__Given problem__: Lines containing the string "vessel" are to be counted. Write only how many there are.
## begin Listed entries
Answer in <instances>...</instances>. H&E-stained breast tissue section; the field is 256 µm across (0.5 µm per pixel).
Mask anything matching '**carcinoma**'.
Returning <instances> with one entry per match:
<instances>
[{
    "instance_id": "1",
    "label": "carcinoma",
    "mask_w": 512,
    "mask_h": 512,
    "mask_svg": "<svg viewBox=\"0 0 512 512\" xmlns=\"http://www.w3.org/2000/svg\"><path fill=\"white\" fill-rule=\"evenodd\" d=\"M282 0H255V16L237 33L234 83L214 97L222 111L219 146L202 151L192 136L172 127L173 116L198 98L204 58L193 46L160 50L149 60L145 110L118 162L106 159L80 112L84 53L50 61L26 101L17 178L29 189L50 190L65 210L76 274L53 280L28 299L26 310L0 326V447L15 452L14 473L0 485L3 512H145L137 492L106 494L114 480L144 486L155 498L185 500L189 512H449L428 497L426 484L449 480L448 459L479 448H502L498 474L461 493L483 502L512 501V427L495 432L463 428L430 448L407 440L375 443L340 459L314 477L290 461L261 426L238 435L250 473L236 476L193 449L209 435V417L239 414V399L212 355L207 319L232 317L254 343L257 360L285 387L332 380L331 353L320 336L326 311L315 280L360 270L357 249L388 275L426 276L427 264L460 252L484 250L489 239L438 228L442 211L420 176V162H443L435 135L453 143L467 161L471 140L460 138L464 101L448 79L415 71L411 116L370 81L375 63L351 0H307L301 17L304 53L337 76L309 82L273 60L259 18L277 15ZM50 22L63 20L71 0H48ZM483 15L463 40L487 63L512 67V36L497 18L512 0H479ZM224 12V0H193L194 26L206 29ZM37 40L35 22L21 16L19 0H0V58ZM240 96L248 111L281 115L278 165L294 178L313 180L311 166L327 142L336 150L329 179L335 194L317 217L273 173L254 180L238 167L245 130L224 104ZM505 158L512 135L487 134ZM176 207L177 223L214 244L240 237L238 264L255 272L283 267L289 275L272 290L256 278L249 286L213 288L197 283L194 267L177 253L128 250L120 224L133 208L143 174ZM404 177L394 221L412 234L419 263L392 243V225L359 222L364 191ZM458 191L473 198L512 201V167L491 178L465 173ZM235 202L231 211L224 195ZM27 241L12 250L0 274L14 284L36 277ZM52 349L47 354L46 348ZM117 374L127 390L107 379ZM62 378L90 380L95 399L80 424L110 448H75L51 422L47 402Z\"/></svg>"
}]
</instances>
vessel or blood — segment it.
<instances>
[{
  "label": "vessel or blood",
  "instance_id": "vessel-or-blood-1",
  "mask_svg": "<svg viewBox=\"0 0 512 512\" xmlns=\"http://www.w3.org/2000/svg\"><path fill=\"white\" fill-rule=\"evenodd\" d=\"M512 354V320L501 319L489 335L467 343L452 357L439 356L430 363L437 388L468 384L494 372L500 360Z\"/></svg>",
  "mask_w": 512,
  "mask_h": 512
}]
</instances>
## end Listed entries
__Solved exercise__: 3